(Before-and-after change data)
******
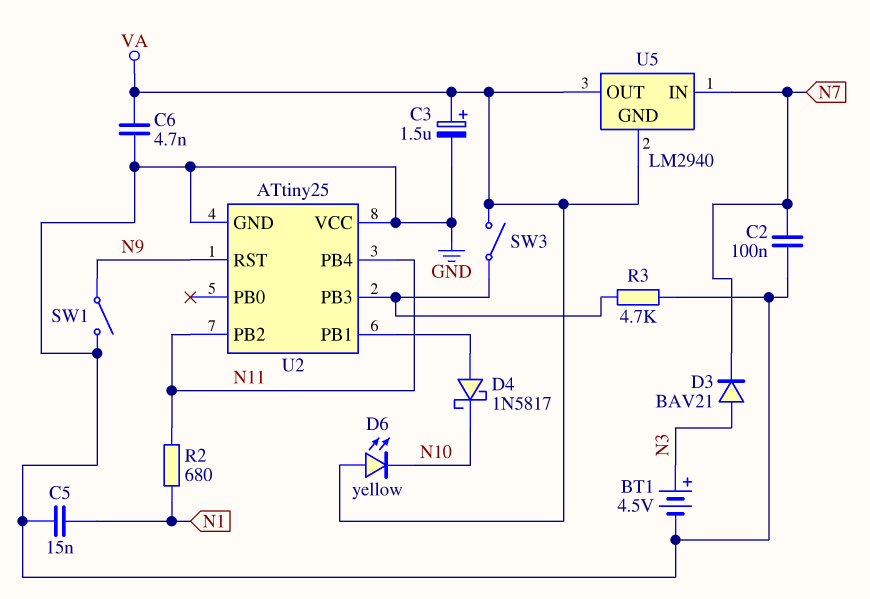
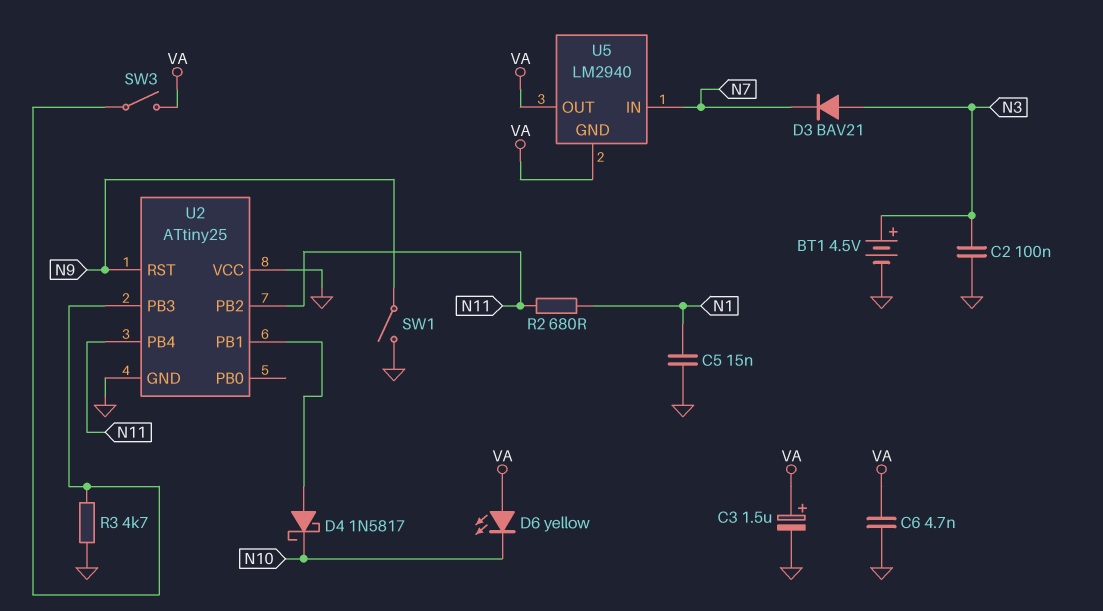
C2: 100nF (GND, N7) -> 100nF (GND, N3)

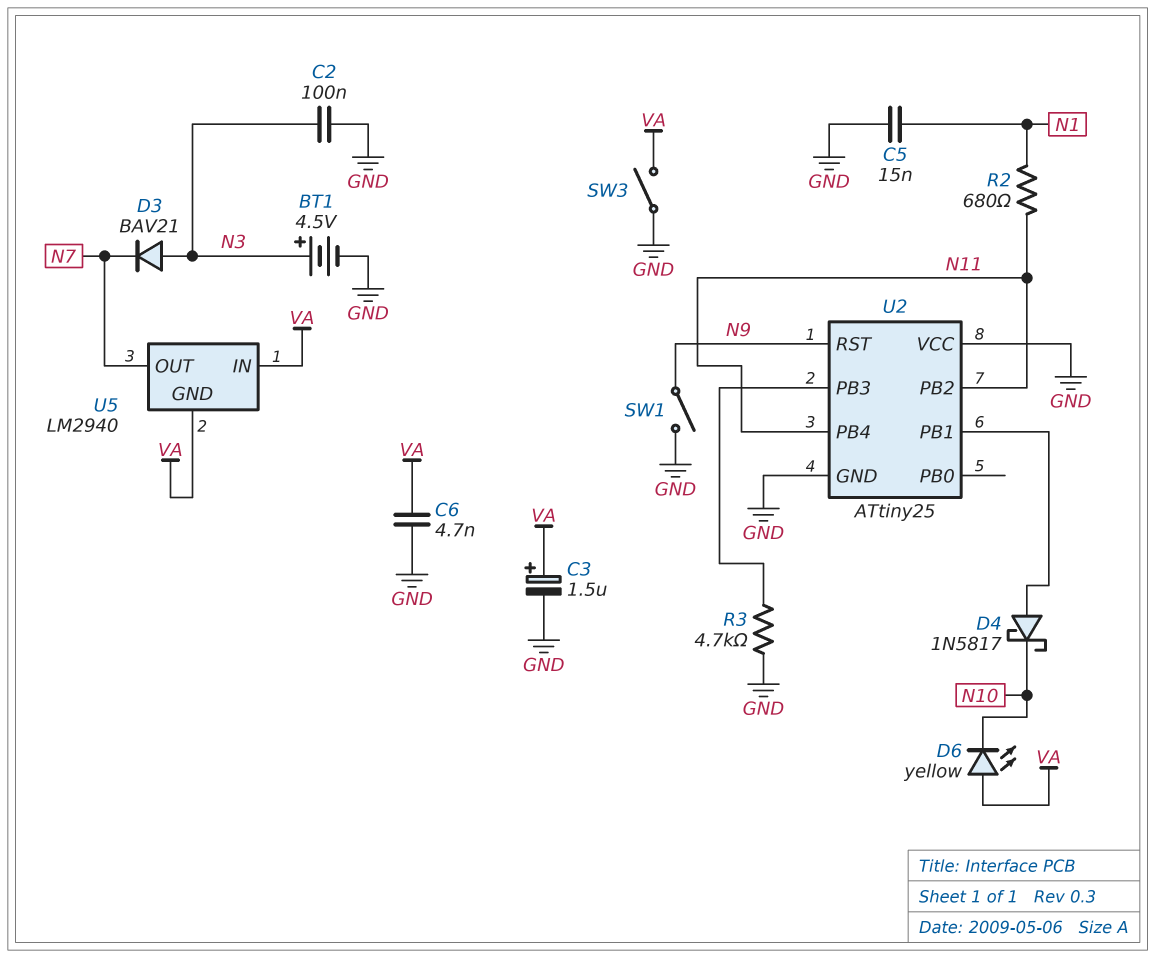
SW3: switch (U2/PB3, VA) -> switch (GND, VA)
U5 pin IN: N7 -> VA
U5 pin OUT: VA -> N7

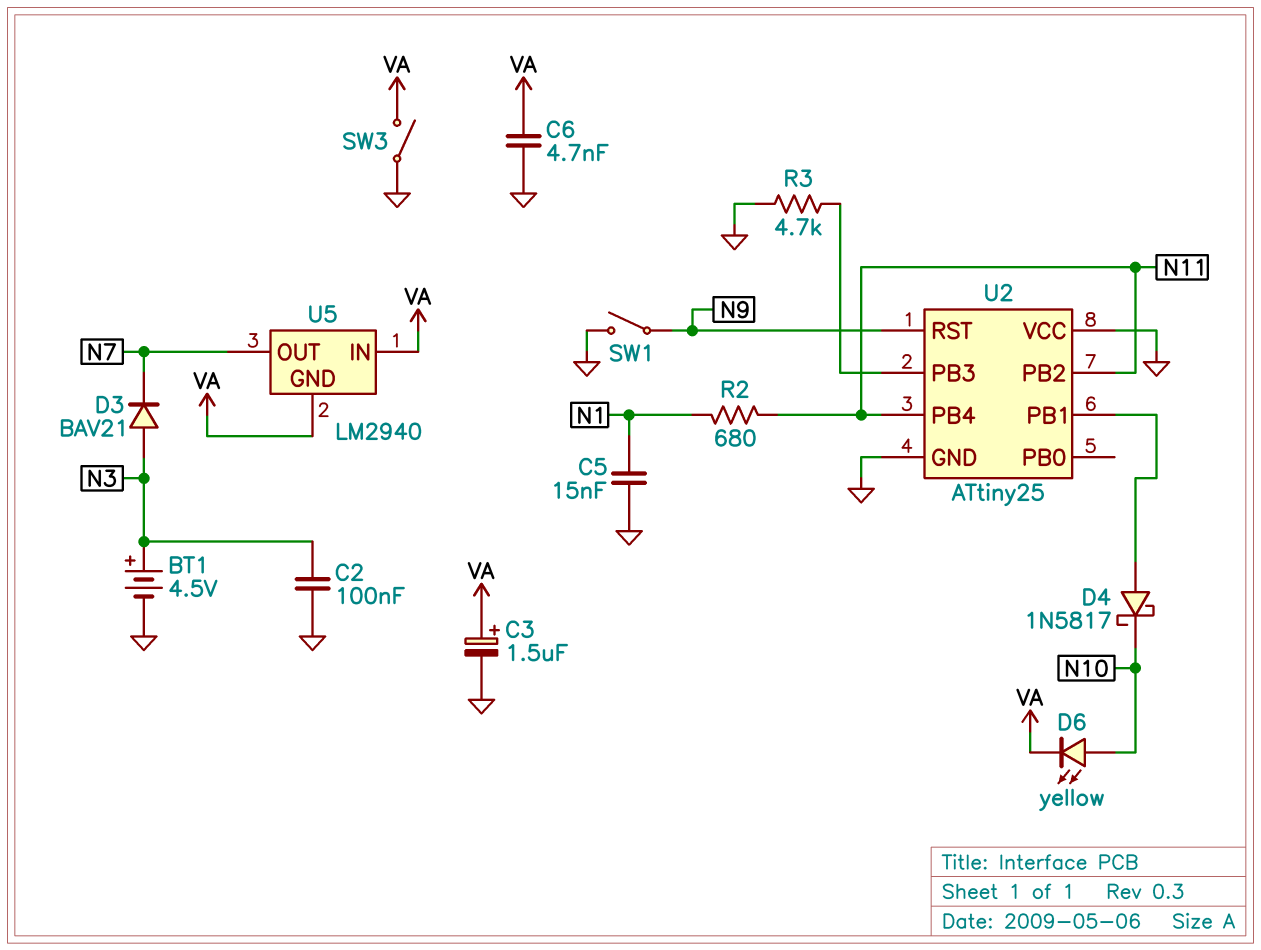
D6: LED yellow (A VA, K N10) -> LED yellow (A N10, K VA)

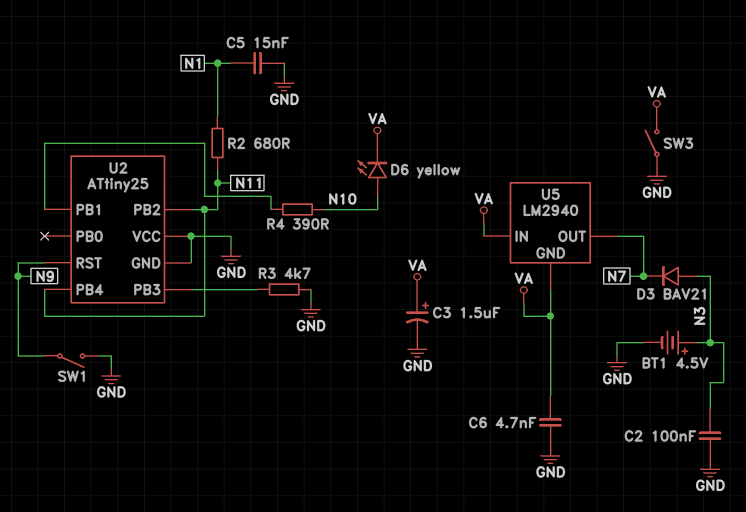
D4: schottky 1N5817 (A U2/PB1, K N10) -> none
R4: none -> 390 (N10, U2/PB1)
******
* Exercise details:
Please reproduce the entries above line by line, exactly, leaving out each image.

* Response for this exercise:
C2: 100nF (GND, N7) -> 100nF (GND, N3)

SW3: switch (U2/PB3, VA) -> switch (GND, VA)
U5 pin IN: N7 -> VA
U5 pin OUT: VA -> N7

D6: LED yellow (A VA, K N10) -> LED yellow (A N10, K VA)

D4: schottky 1N5817 (A U2/PB1, K N10) -> none
R4: none -> 390 (N10, U2/PB1)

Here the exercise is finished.